Object tracking records
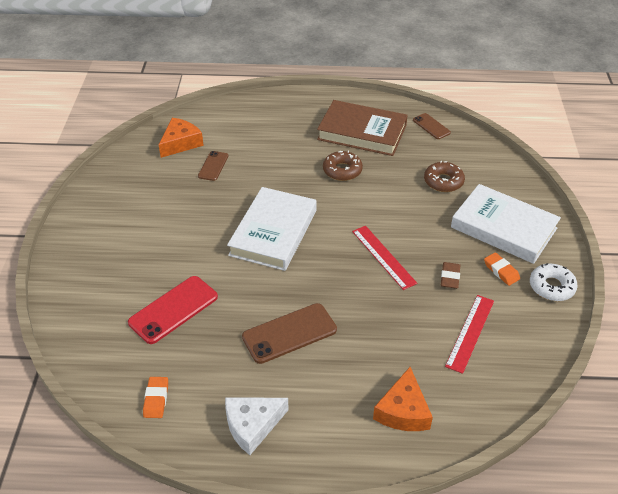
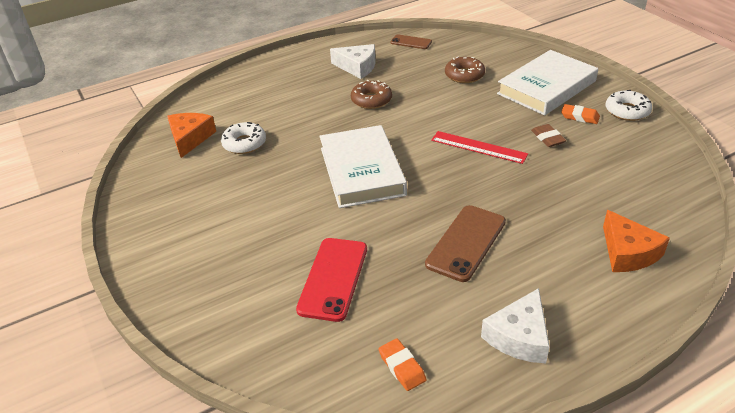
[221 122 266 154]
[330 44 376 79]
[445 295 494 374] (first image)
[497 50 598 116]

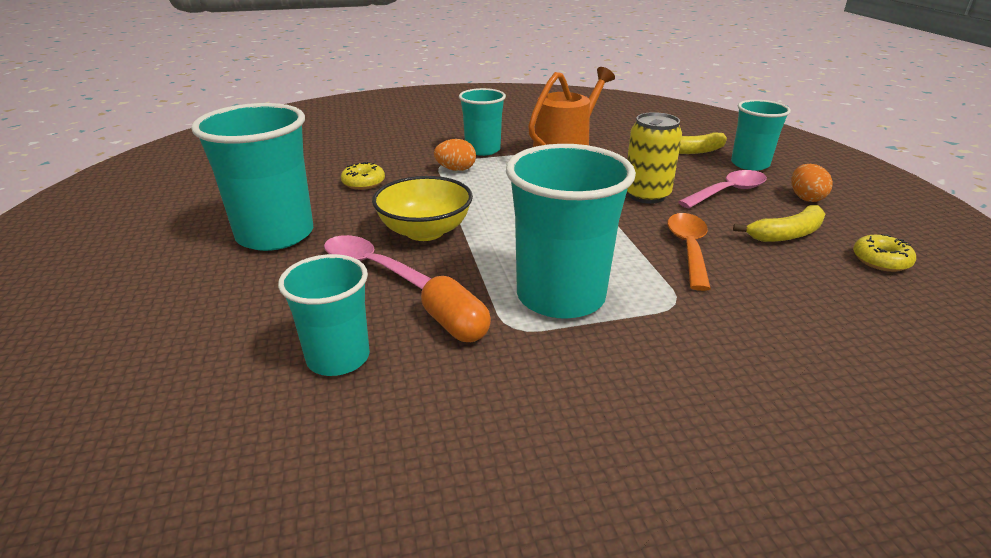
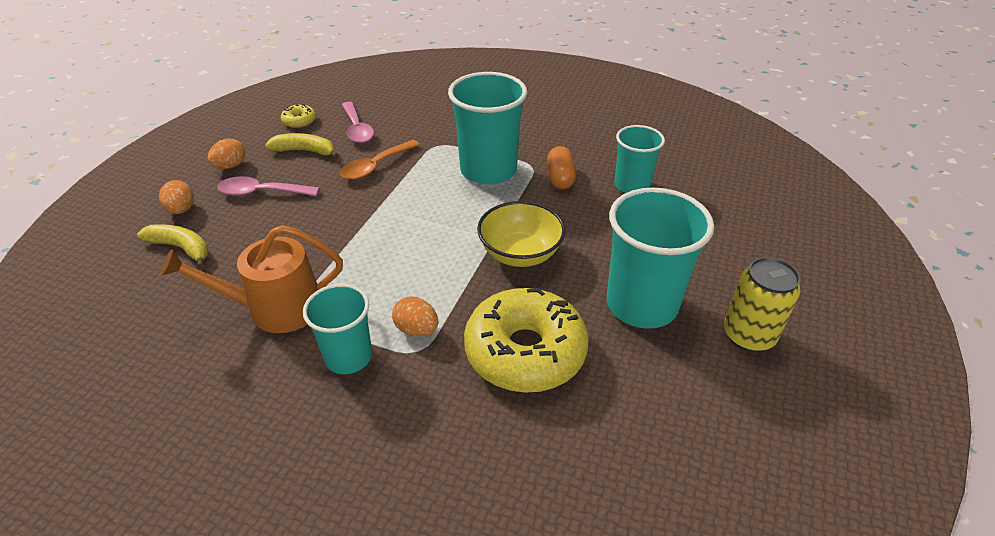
[342 102 374 143]
[464 287 589 393]
[724 257 801 352]
[159 180 194 214]

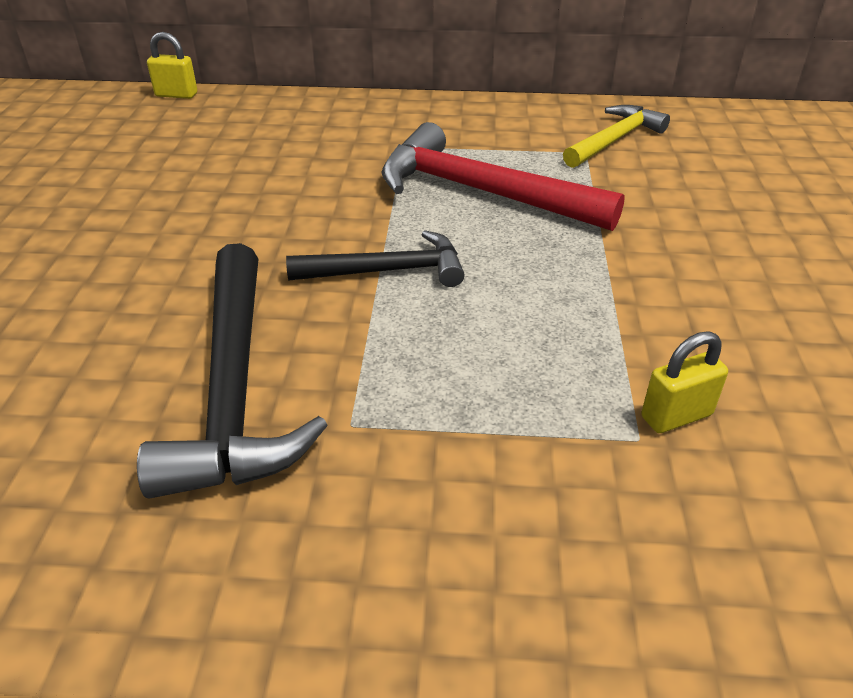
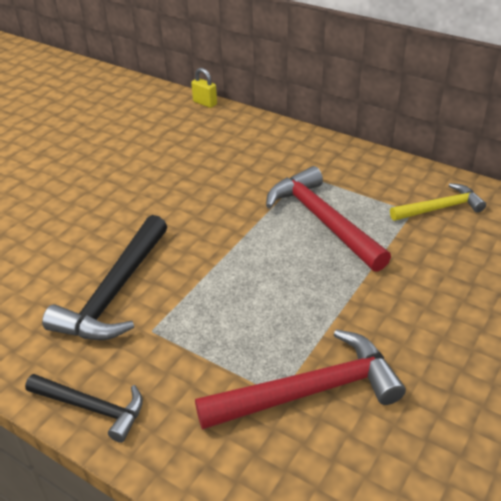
[25 374 143 443]
[195 329 406 430]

EXERCISE GOAL
Your task is to retype the records above in full and exactly, omitting the pictures.

OUTPUT BELOW
[221 122 266 154]
[330 44 376 79]
[445 295 494 374] (first image)
[497 50 598 116]

[342 102 374 143]
[464 287 589 393]
[724 257 801 352]
[159 180 194 214]

[25 374 143 443]
[195 329 406 430]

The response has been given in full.